▶ _Problem to work on_: From the material below, copy every line in which the word "bimobusun" occurs.

▶ _Input records_:
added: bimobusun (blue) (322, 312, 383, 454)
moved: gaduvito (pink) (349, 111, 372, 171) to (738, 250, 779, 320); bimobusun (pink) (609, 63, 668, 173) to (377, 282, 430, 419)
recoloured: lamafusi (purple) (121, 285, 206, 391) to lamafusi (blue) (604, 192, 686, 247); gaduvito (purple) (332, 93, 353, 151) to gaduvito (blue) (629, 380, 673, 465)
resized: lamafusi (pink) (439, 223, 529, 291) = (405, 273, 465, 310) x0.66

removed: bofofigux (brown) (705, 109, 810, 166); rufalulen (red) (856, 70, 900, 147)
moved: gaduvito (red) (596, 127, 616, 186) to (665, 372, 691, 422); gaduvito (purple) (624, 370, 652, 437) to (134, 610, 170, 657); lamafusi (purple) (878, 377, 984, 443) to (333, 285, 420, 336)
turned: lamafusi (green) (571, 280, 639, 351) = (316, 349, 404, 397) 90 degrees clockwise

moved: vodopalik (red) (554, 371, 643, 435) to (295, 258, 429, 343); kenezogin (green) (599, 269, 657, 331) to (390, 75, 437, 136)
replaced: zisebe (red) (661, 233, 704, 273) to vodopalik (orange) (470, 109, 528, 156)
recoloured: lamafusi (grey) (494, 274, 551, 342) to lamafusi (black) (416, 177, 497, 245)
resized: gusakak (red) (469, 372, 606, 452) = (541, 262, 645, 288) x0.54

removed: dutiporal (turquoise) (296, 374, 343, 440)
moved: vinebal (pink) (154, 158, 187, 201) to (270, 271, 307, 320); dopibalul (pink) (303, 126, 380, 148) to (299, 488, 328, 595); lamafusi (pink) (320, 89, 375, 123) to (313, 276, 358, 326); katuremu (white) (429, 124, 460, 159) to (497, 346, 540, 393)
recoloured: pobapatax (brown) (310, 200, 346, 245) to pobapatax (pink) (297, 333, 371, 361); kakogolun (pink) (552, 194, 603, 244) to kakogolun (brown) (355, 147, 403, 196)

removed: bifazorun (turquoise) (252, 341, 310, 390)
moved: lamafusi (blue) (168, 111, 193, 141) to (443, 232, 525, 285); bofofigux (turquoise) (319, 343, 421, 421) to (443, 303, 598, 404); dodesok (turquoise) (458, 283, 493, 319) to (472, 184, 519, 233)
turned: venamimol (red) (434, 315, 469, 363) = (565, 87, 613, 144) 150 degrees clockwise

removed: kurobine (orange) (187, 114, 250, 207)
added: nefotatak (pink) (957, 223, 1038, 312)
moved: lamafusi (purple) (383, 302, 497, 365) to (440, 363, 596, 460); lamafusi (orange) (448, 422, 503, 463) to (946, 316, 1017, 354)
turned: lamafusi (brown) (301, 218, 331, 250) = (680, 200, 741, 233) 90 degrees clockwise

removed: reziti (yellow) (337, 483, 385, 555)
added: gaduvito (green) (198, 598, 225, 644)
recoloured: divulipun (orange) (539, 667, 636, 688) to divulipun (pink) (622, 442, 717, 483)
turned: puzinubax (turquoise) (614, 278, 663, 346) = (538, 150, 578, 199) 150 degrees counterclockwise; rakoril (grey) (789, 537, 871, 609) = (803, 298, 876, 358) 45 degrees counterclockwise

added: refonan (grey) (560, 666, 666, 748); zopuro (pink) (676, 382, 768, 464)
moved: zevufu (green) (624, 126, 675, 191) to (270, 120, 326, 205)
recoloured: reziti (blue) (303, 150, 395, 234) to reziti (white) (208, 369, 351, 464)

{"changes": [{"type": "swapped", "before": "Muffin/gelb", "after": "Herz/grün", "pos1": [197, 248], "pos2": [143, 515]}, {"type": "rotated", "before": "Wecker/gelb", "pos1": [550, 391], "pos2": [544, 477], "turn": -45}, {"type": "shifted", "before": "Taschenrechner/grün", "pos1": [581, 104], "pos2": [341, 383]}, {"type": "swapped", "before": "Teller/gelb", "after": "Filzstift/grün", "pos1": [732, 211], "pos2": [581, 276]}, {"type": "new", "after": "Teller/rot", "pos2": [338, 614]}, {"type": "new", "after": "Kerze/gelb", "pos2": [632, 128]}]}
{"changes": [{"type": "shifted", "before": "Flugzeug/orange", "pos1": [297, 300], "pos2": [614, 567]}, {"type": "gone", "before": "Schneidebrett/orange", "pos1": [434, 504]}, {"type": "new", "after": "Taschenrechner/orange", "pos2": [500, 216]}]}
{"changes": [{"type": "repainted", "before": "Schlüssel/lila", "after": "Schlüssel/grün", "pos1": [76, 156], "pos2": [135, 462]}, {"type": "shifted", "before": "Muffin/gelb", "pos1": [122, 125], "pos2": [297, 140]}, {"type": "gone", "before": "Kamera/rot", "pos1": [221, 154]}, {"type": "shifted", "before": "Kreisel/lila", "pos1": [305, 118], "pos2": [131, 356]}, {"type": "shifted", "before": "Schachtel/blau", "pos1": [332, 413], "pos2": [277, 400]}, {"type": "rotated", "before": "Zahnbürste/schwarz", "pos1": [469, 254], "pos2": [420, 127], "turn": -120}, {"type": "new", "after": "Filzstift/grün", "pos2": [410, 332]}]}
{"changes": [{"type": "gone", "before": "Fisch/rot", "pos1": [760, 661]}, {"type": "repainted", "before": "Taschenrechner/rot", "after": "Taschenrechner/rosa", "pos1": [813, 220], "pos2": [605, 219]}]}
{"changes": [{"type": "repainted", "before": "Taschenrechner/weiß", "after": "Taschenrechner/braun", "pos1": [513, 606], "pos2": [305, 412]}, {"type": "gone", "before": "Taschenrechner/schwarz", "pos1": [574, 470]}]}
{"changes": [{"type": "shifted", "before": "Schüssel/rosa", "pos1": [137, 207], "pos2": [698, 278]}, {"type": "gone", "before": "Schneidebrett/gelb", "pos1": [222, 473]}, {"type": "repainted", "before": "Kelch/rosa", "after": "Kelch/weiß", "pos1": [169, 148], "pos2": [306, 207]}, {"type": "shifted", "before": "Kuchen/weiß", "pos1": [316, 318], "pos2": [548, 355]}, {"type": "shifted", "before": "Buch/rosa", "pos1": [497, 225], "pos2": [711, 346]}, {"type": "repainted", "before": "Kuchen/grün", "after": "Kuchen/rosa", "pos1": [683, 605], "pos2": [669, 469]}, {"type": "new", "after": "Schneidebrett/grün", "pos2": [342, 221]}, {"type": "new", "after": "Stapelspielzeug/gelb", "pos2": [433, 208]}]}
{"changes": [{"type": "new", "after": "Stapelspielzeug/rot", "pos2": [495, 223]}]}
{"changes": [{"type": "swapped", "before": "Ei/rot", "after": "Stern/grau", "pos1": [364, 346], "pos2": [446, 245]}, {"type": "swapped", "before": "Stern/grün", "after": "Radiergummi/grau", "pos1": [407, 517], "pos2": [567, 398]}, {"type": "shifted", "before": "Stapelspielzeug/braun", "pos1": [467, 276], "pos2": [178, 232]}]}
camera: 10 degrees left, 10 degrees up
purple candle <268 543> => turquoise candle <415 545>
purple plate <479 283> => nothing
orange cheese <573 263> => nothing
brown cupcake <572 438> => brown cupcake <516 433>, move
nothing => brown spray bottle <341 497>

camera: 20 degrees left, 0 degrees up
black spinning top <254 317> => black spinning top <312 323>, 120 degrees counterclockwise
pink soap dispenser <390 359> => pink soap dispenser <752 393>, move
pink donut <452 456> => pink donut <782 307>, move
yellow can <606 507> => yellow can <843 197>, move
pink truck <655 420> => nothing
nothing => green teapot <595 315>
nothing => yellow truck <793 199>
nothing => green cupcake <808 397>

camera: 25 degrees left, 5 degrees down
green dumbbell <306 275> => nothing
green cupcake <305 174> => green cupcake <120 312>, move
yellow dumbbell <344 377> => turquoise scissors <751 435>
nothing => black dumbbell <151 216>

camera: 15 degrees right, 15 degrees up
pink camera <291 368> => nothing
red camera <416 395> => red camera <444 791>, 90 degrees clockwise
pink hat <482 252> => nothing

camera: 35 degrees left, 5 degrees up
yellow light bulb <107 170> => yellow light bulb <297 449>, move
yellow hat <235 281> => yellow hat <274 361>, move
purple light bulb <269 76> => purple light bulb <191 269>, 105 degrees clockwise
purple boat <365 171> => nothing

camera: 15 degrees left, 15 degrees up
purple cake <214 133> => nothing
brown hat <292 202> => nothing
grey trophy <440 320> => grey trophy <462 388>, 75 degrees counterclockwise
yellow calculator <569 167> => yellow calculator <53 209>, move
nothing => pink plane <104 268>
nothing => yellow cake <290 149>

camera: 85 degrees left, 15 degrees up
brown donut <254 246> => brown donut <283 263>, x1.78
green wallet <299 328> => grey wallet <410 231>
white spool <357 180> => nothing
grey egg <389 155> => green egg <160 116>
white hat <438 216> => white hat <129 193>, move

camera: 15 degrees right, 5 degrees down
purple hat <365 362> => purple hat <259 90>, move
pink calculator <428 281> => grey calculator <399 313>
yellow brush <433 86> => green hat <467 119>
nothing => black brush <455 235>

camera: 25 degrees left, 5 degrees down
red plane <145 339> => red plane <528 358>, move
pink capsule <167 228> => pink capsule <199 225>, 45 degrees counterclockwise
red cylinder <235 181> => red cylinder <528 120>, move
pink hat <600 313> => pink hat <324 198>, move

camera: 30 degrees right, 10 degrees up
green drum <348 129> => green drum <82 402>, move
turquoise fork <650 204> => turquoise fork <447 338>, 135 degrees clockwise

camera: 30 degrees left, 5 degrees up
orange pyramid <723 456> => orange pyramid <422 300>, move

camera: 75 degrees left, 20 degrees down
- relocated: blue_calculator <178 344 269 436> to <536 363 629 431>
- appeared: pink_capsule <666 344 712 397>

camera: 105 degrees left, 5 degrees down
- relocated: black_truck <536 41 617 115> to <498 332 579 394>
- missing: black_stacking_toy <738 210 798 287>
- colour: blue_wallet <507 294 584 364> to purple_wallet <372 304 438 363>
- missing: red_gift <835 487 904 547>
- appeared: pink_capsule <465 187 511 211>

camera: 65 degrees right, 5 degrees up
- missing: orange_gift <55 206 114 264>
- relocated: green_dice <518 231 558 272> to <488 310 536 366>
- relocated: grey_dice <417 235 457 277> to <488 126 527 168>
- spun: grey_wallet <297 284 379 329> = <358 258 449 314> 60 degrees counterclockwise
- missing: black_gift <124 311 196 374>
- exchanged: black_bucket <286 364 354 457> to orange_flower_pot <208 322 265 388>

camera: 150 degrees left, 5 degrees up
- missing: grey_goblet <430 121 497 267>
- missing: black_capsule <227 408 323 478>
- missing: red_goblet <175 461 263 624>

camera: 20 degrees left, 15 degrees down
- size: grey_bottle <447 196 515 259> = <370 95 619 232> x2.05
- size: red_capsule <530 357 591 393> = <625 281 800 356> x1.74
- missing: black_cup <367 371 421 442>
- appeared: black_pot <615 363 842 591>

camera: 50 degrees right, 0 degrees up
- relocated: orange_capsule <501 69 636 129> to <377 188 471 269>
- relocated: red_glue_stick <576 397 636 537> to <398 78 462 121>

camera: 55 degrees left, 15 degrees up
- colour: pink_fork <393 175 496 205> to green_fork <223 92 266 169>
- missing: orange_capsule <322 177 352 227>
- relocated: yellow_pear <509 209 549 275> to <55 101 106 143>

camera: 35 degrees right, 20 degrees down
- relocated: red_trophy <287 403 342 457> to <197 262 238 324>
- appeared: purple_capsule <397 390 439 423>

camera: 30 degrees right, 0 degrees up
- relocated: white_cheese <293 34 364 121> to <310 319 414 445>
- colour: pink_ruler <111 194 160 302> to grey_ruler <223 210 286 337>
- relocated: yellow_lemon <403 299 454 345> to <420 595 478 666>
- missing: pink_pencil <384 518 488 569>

▶ _Written solution_:
added: bimobusun (blue) (322, 312, 383, 454)
moved: gaduvito (pink) (349, 111, 372, 171) to (738, 250, 779, 320); bimobusun (pink) (609, 63, 668, 173) to (377, 282, 430, 419)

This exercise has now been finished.